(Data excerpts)
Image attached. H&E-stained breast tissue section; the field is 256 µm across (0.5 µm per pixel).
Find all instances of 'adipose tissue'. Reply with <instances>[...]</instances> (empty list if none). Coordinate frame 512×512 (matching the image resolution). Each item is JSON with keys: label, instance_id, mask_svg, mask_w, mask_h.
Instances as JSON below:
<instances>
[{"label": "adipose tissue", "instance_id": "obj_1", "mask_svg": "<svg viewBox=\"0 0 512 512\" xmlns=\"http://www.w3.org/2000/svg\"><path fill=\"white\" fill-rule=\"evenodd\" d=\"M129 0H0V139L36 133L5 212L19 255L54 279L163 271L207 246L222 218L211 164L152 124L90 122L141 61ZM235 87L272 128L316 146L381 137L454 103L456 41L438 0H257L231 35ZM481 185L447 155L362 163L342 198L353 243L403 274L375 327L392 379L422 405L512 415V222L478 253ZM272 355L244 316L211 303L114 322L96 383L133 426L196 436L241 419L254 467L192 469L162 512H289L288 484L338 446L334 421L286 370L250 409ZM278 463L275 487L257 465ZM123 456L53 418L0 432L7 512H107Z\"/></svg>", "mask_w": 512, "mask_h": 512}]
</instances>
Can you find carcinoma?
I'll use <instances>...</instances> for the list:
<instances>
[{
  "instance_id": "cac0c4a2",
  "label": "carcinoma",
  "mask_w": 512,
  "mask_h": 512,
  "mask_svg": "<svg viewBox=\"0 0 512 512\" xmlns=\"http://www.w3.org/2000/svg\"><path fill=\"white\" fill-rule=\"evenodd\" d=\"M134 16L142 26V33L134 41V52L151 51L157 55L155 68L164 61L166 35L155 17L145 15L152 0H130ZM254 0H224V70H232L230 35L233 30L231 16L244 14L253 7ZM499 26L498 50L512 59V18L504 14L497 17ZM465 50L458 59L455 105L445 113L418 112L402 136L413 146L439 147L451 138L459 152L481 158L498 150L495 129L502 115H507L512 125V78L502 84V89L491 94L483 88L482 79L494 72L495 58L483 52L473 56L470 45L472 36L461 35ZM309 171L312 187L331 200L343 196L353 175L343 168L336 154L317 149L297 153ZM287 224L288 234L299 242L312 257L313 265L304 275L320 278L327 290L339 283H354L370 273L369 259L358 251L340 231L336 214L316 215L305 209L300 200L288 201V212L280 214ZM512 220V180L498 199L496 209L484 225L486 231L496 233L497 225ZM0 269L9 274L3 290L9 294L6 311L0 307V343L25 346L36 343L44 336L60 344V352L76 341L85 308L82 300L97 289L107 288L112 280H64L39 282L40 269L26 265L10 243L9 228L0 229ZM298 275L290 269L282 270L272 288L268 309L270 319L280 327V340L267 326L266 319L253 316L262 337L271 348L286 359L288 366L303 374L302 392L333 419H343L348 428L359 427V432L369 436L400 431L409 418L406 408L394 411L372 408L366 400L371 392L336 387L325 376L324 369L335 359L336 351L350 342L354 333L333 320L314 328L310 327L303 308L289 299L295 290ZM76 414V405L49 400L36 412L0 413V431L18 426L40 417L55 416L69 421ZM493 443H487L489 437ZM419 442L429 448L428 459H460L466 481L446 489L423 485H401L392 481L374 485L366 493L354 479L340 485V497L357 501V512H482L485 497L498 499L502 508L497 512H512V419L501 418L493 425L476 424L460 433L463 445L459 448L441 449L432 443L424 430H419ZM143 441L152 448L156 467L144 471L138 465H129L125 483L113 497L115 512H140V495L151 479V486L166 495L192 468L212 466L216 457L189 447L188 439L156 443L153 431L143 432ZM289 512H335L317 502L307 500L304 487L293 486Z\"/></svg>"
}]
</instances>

* _What you have to do_: Report how many lines of the entries hold the string "JSON". Provide the number alone.

* _Output below_: 2